[WORK REQUEST] Leave out the images and output the records word for word.

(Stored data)
□ □ □ □ □ □ □

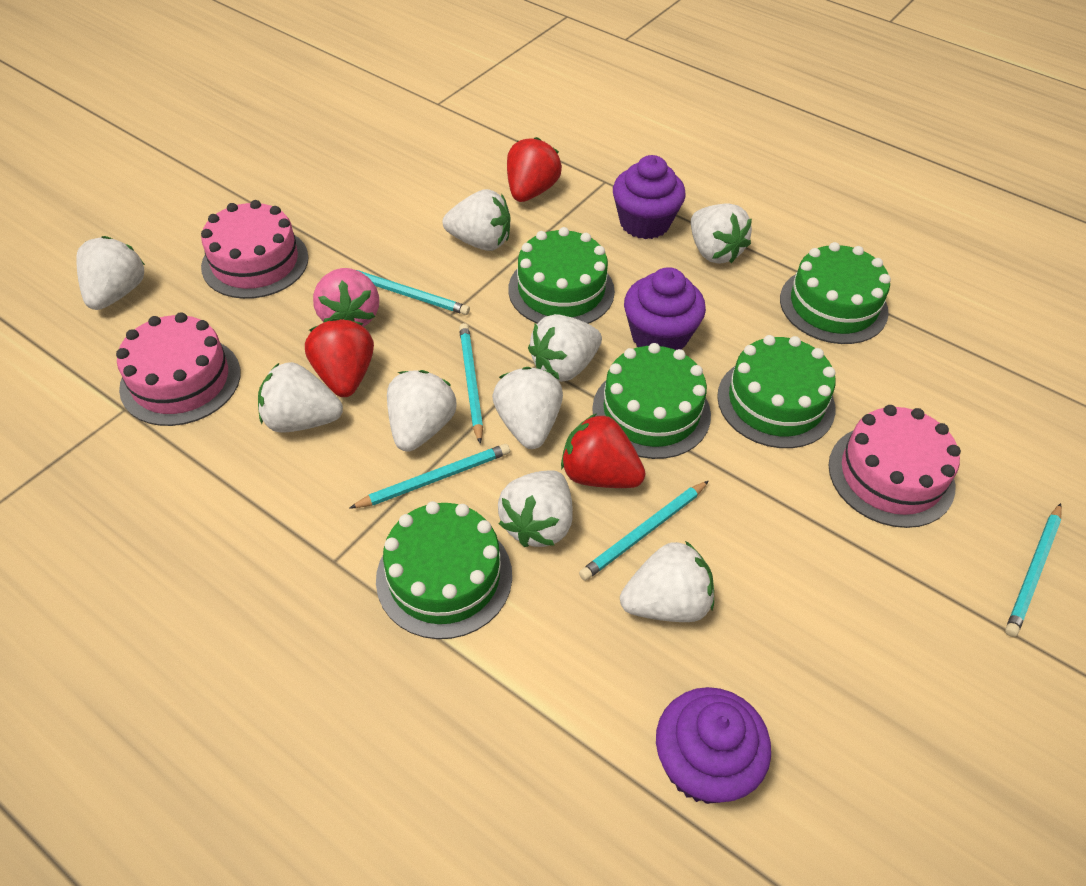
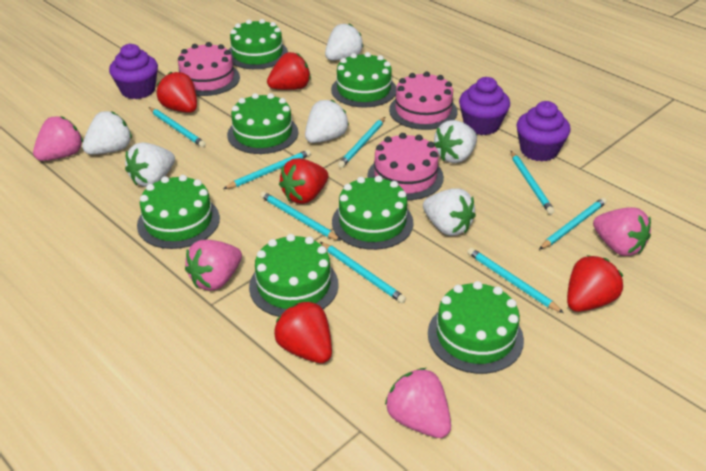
green cake: 5 -> 7
pink strawberry: 1 -> 4
red strawberry: 3 -> 5
turquoise pencil: 5 -> 8
white strawberry: 9 -> 6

□ □ □ □ □ □ □

[TASK SOLUTION]
green cake: 5 -> 7
pink strawberry: 1 -> 4
red strawberry: 3 -> 5
turquoise pencil: 5 -> 8
white strawberry: 9 -> 6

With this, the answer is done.